*Provided data:*
BEGIN

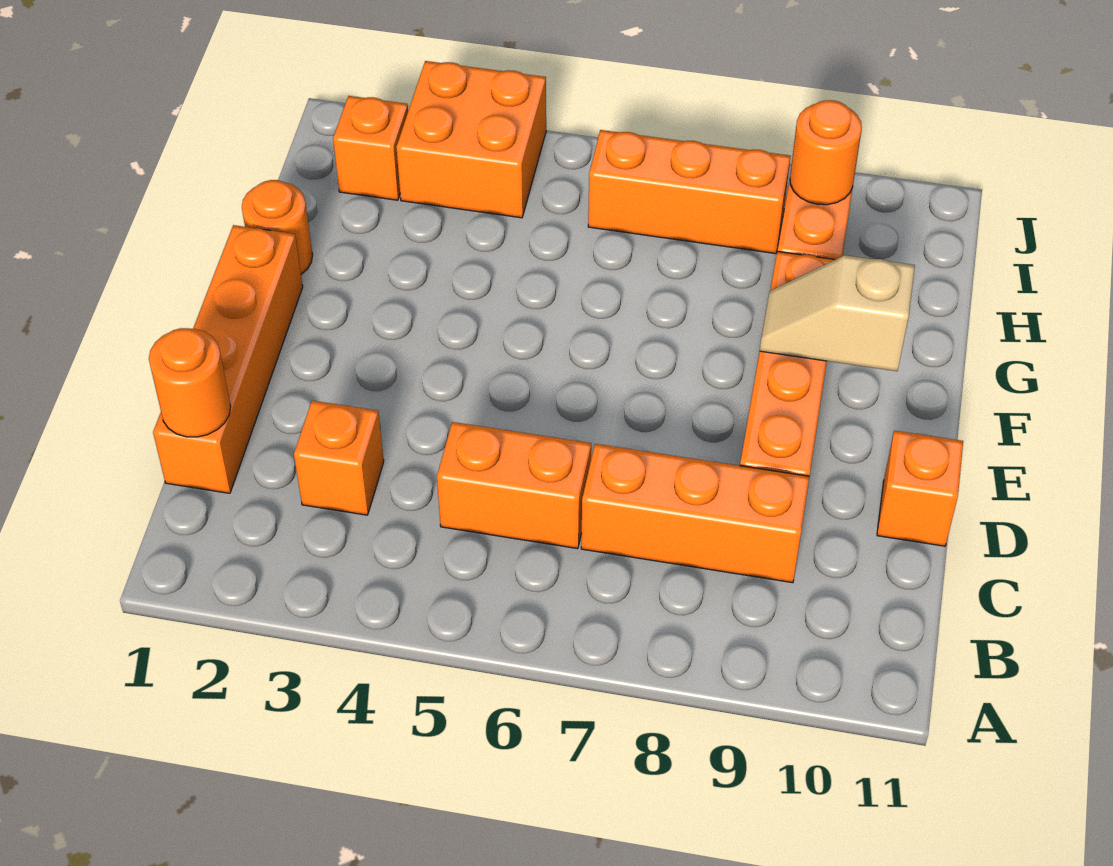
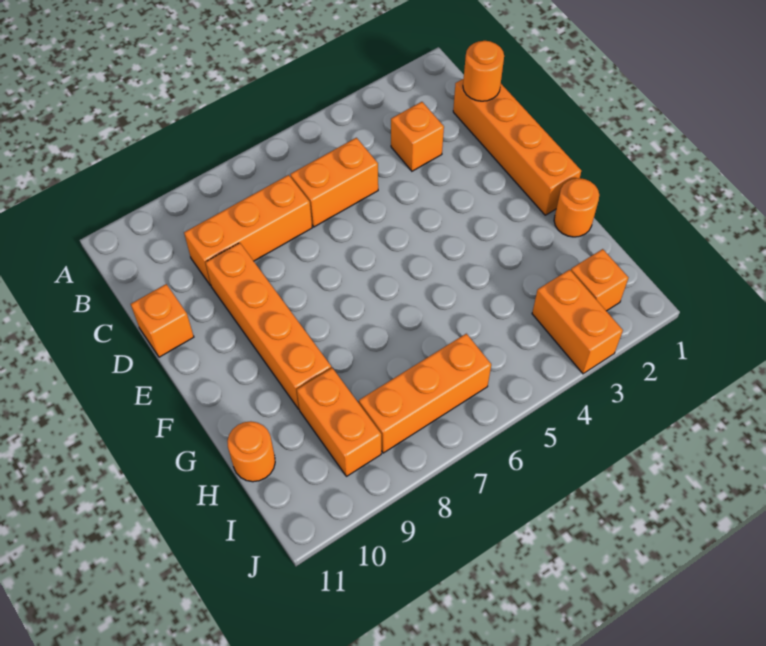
tan slope F9:F10 level 2 top 10 -> none
orange brick I3:J4 level 1 -> orange brick I3:J3 level 1
orange round brick I9 level 2 -> orange round brick H11 level 1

END

*Brief:*
Output exactly the lines between the one containing "orange brick I3:J4" and the final line above, both inclusive.

*Reply:*
orange brick I3:J4 level 1 -> orange brick I3:J3 level 1
orange round brick I9 level 2 -> orange round brick H11 level 1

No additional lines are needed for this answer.